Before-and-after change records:
%%
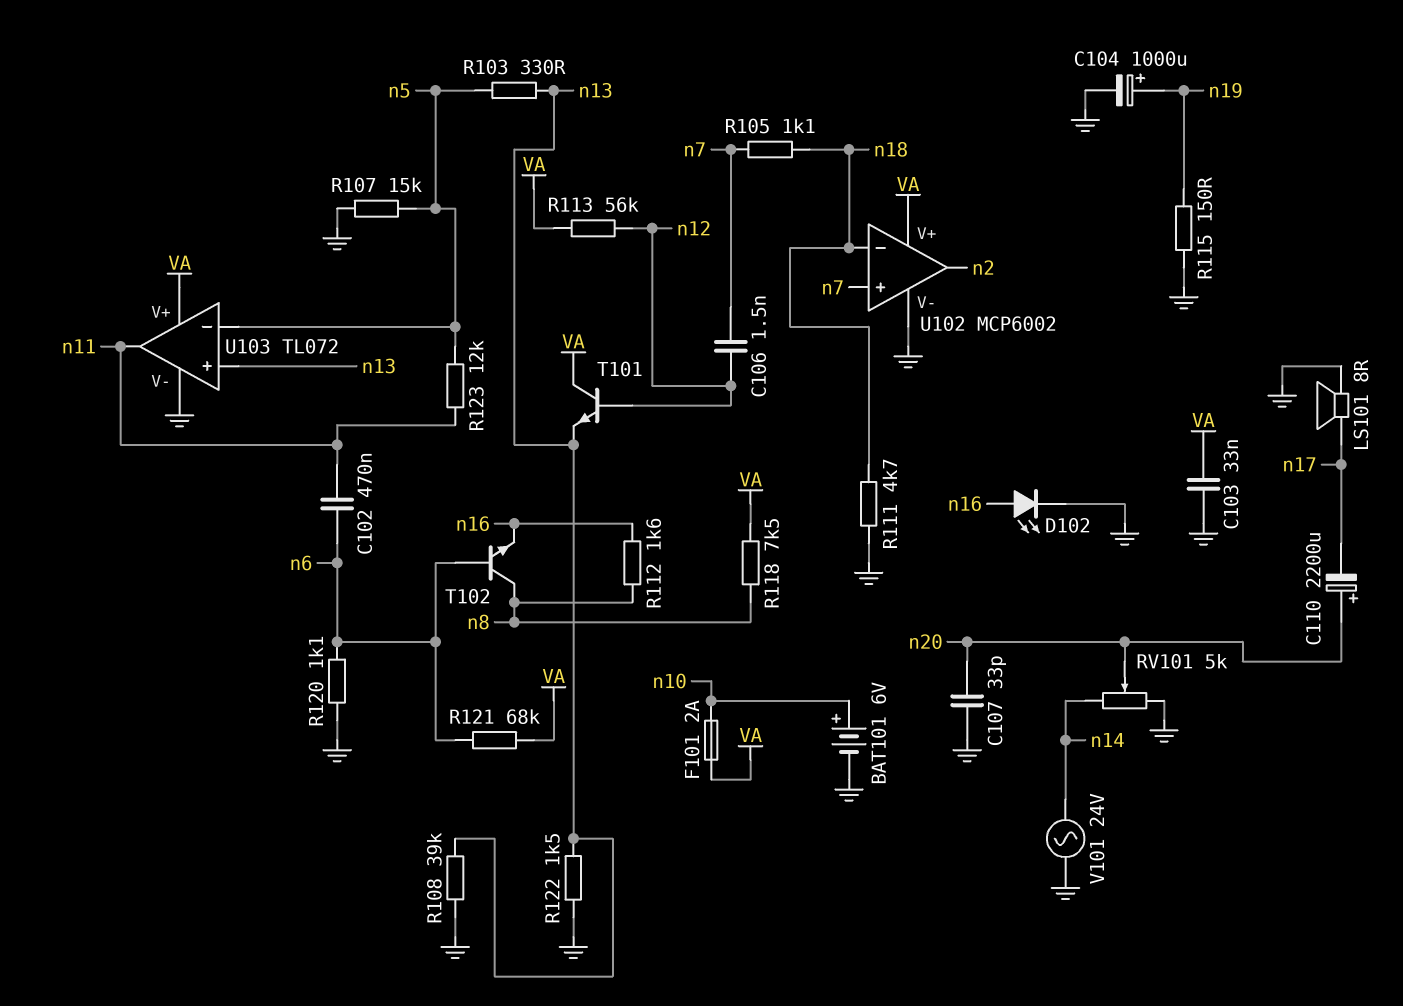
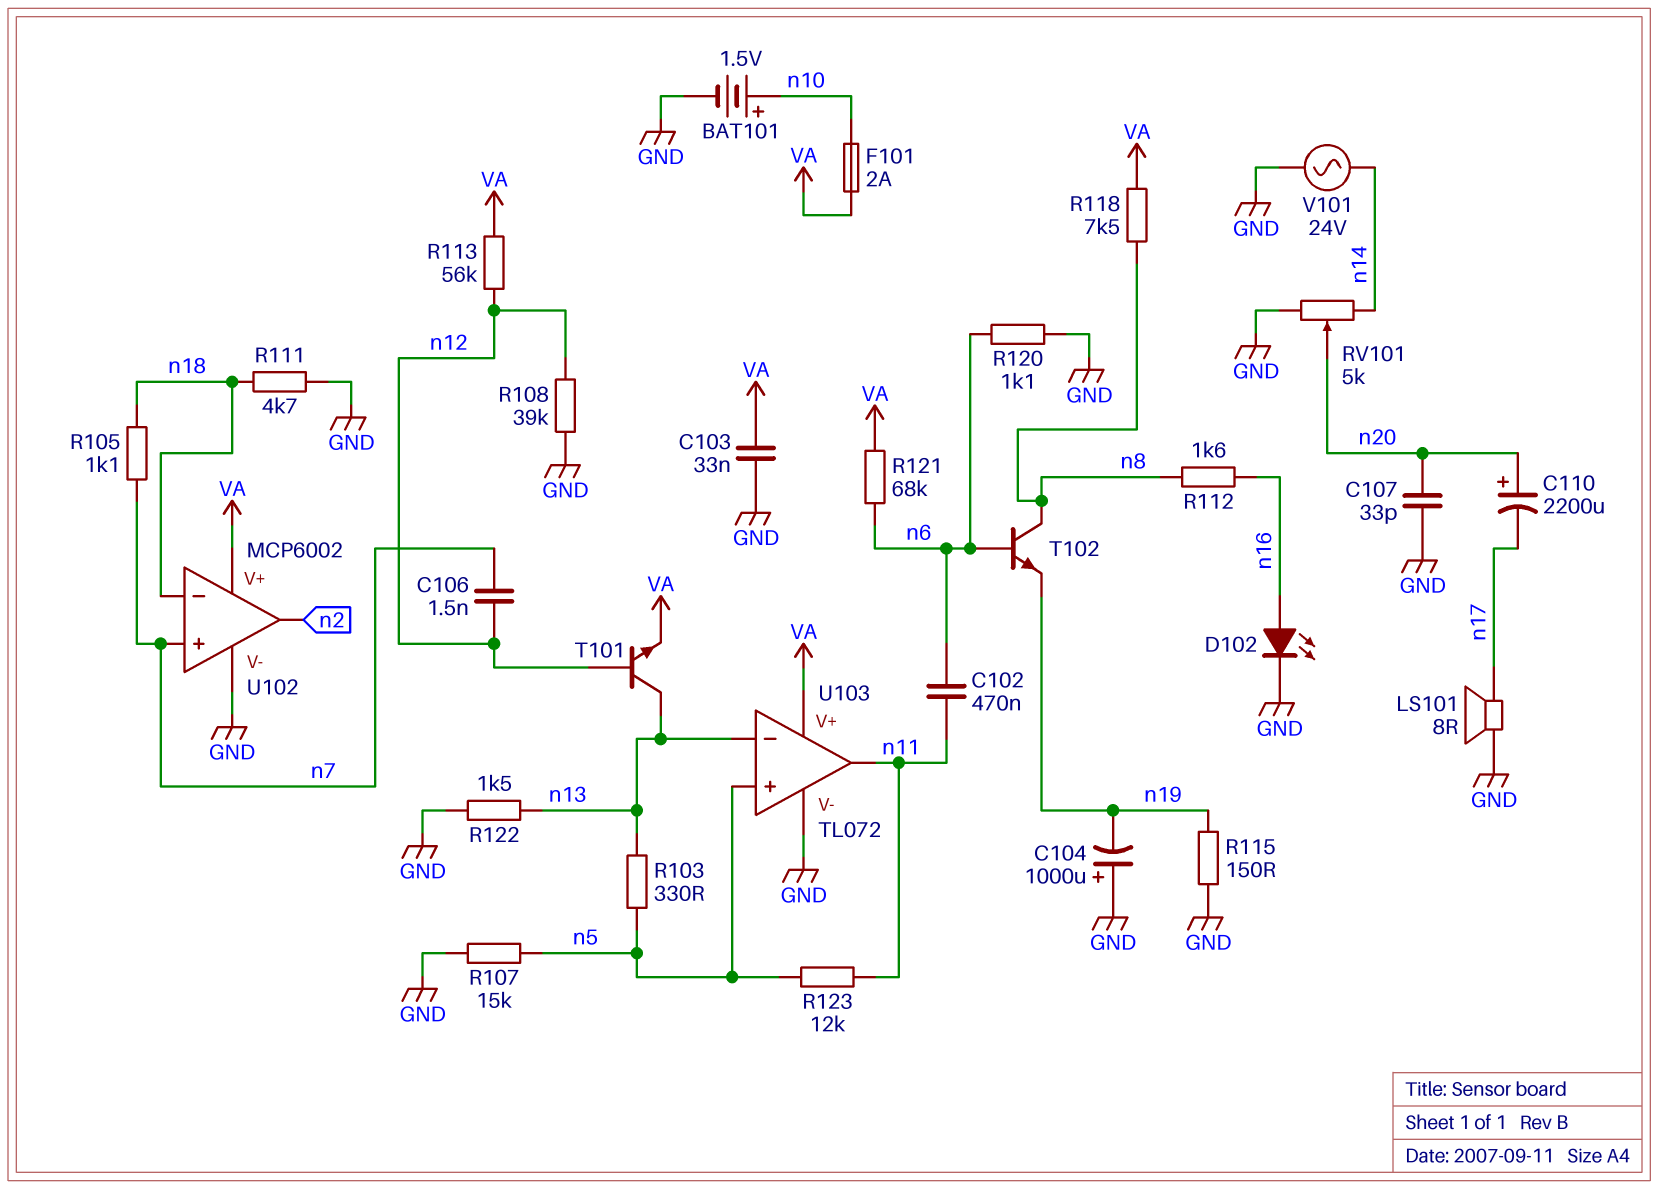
BAT101: 6V (plus n10, minus GND) -> 1.5V (plus n10, minus GND)
C104: 1000uF (plus n19, minus GND) -> 1000uF (plus GND, minus n19)
R108: 39k (GND, n13) -> 39k (GND, n12)
T101: NPN (B n12, C VA, E n13) -> NPN (B n12, C n13, E VA)
T102: NPN (B n6, C n8, E n16) -> NPN (B n6, C n8, E n19)
U103 pin in+: n13 -> n5
U103 pin in-: n5 -> n13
%%
WORK ORDER: Please give an exact printout of all the records, pictures aside.

SOLUTION TO THE EXERCISE:
BAT101: 6V (plus n10, minus GND) -> 1.5V (plus n10, minus GND)
C104: 1000uF (plus n19, minus GND) -> 1000uF (plus GND, minus n19)
R108: 39k (GND, n13) -> 39k (GND, n12)
T101: NPN (B n12, C VA, E n13) -> NPN (B n12, C n13, E VA)
T102: NPN (B n6, C n8, E n16) -> NPN (B n6, C n8, E n19)
U103 pin in+: n13 -> n5
U103 pin in-: n5 -> n13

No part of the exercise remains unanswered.